_Required work_.
Where does the string "capsule" appear in the listing below? Copy every line where it does.

_Information provided_.
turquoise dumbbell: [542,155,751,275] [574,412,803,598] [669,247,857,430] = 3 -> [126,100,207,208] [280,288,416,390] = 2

==

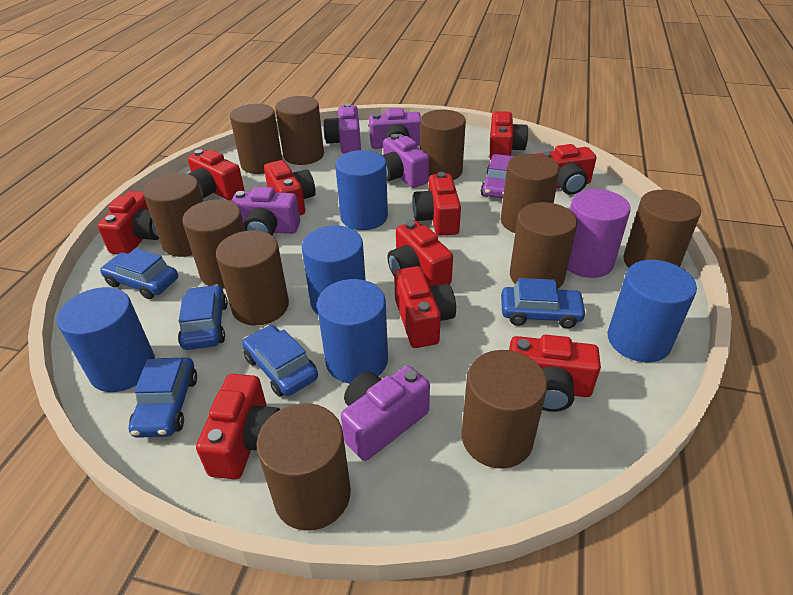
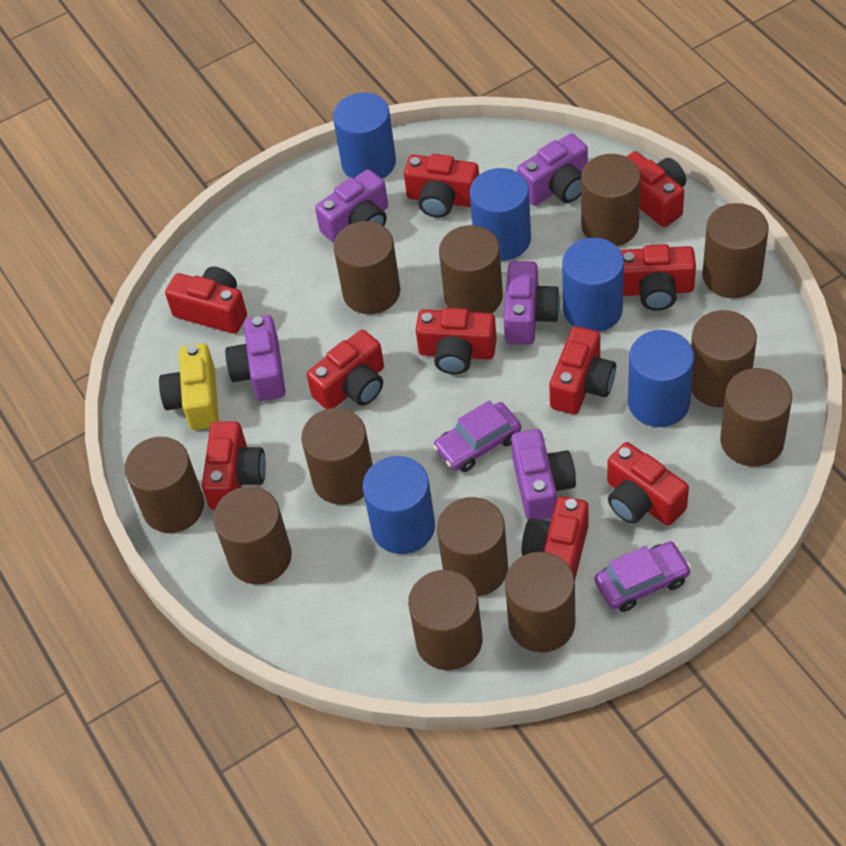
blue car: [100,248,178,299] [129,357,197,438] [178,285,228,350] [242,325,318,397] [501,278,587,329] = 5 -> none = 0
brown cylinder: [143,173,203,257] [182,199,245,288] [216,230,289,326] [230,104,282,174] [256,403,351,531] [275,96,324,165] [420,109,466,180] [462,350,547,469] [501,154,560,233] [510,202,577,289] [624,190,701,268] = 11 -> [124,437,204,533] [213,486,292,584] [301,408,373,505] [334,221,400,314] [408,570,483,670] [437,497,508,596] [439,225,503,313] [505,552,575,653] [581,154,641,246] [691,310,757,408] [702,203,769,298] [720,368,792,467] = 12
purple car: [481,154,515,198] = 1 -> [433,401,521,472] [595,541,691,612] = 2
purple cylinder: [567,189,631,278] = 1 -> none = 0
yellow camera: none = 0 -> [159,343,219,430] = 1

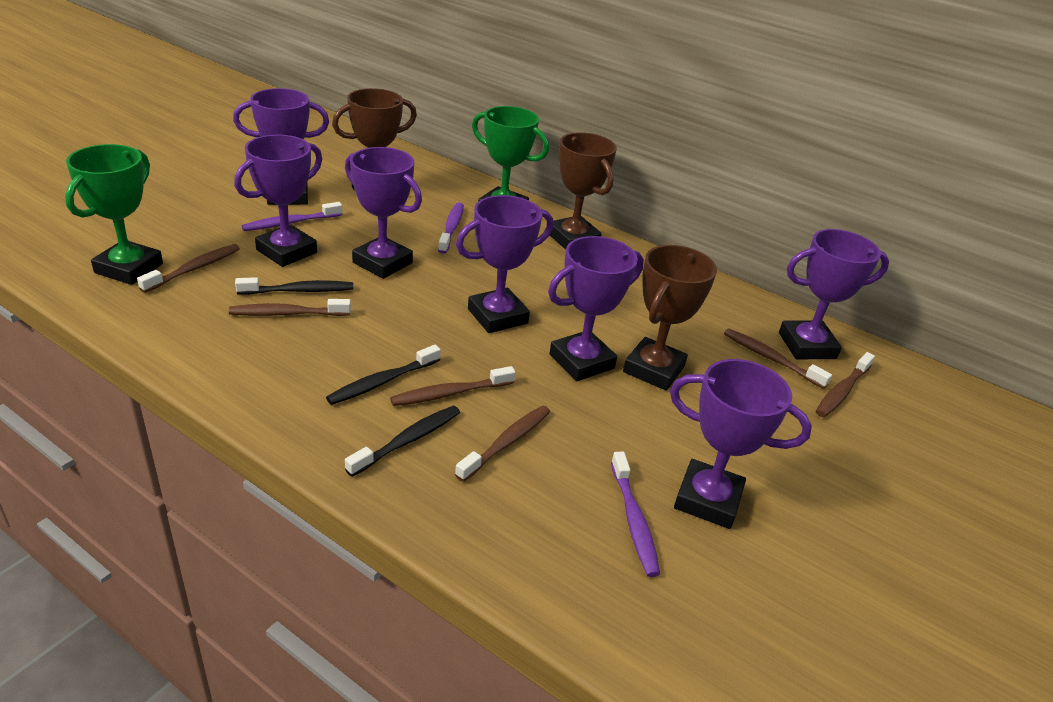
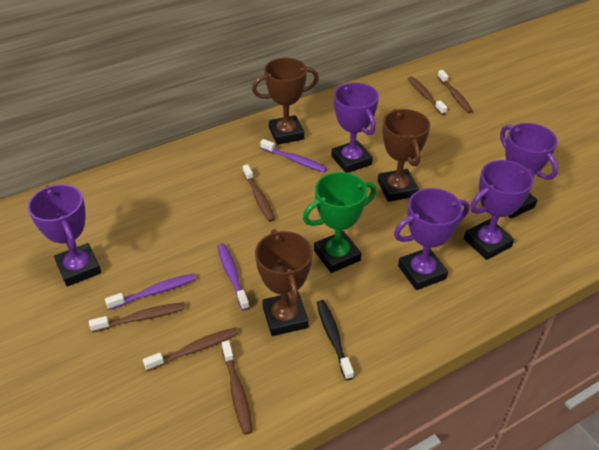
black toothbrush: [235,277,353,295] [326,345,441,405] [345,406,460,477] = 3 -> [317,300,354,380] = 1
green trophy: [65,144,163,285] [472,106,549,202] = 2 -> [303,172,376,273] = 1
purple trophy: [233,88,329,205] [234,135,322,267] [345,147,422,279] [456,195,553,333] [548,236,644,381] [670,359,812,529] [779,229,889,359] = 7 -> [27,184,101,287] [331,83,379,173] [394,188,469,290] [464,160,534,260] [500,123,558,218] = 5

---

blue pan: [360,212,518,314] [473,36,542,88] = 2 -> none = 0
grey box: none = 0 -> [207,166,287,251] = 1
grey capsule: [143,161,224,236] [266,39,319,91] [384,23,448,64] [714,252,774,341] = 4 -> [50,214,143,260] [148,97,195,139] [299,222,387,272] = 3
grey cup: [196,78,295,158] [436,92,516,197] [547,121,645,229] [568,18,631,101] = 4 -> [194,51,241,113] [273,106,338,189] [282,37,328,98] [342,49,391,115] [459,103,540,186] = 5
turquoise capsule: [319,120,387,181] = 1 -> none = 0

_Result of this task_.
grey capsule: [143,161,224,236] [266,39,319,91] [384,23,448,64] [714,252,774,341] = 4 -> [50,214,143,260] [148,97,195,139] [299,222,387,272] = 3
turquoise capsule: [319,120,387,181] = 1 -> none = 0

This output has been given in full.